Object change listings:
☆ ☆ ☆
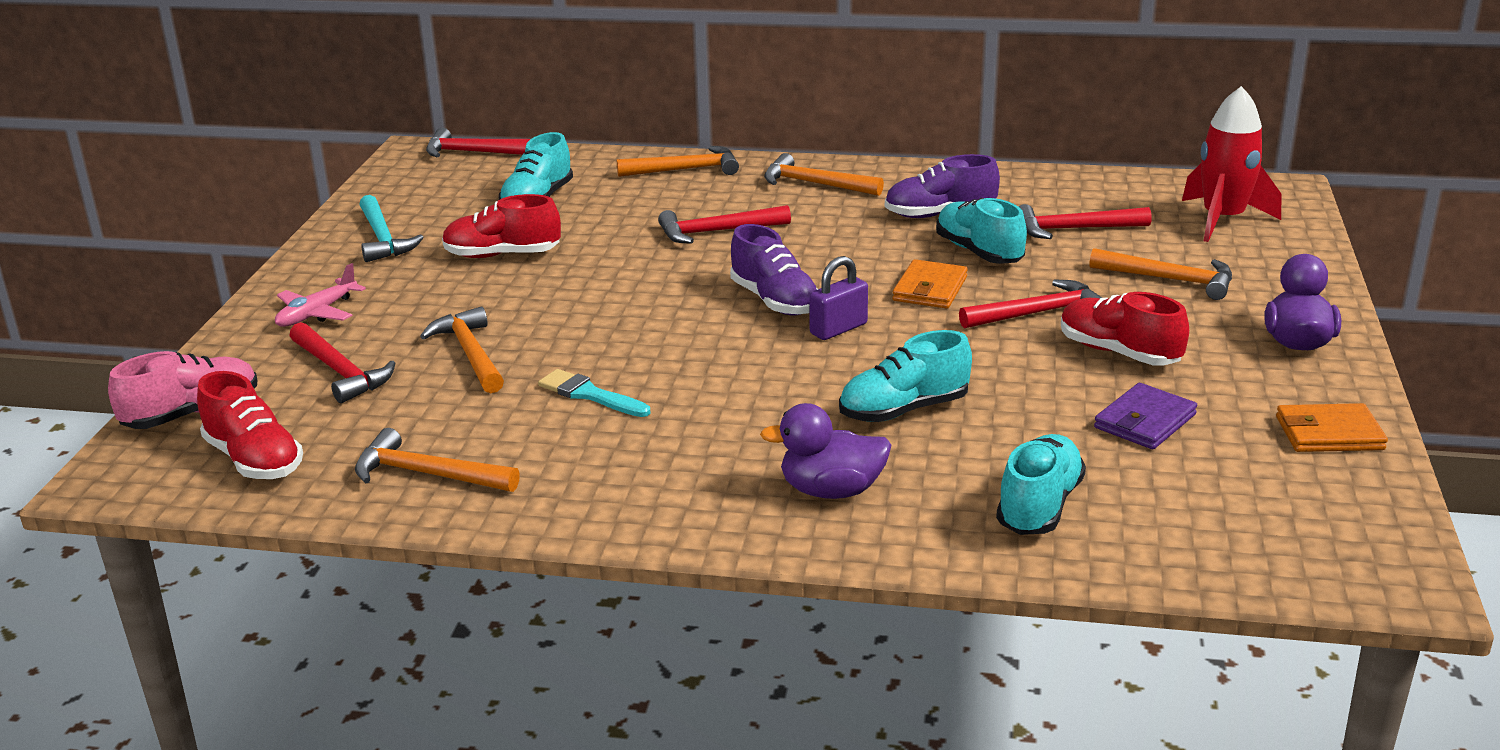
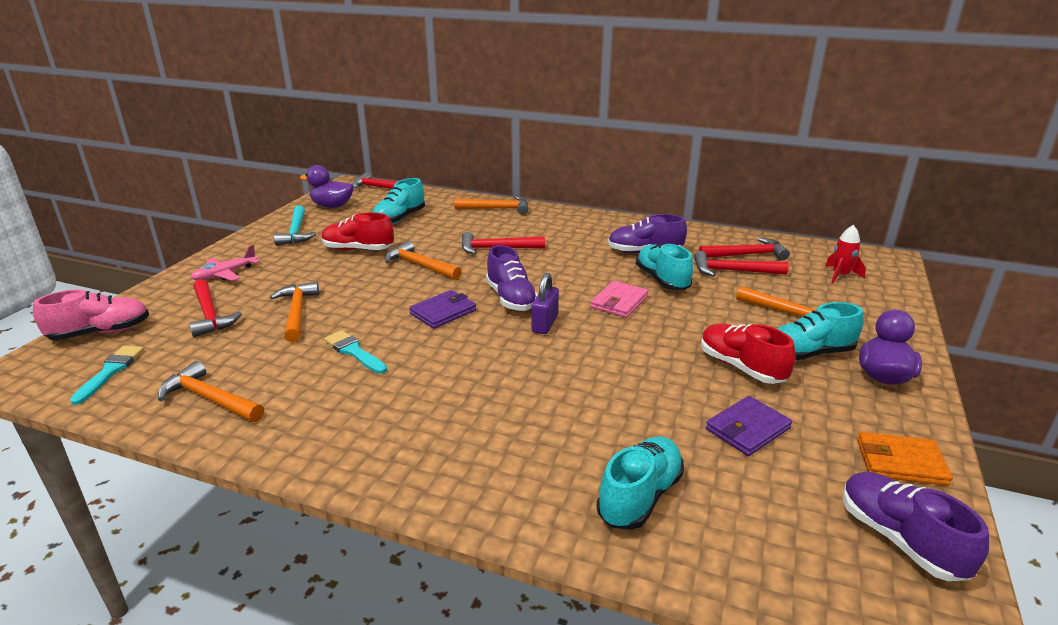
camera: 10 degrees right, 0 degrees up
(254, 460) = (110, 371): red shoe -> turquoise brush
(686, 329) = (443, 312): none -> purple wallet
(815, 184) = (572, 225): orange hammer -> orange hammer (420, 265)
(831, 491) = (482, 456): purple duck -> purple duck (332, 206)
(838, 329) = (545, 324): purple padlock -> purple padlock turned 45 degrees counterclockwise
(903, 410) = (565, 393): turquoise shoe -> turquoise shoe (808, 354)
(930, 289) = (619, 302): orange wallet -> pink wallet
(1038, 313) = (690, 329): red hammer -> red hammer (746, 255)
(1222, 220) = (840, 275): red rocket -> red rocket, size x0.56
(1336, 507) = (899, 539): none -> purple shoe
☆ ☆ ☆
▶ [What you should do] Working through the records, find each line containing the word "orange" and copy it.

▶ [Result]
(815, 184) = (572, 225): orange hammer -> orange hammer (420, 265)
(930, 289) = (619, 302): orange wallet -> pink wallet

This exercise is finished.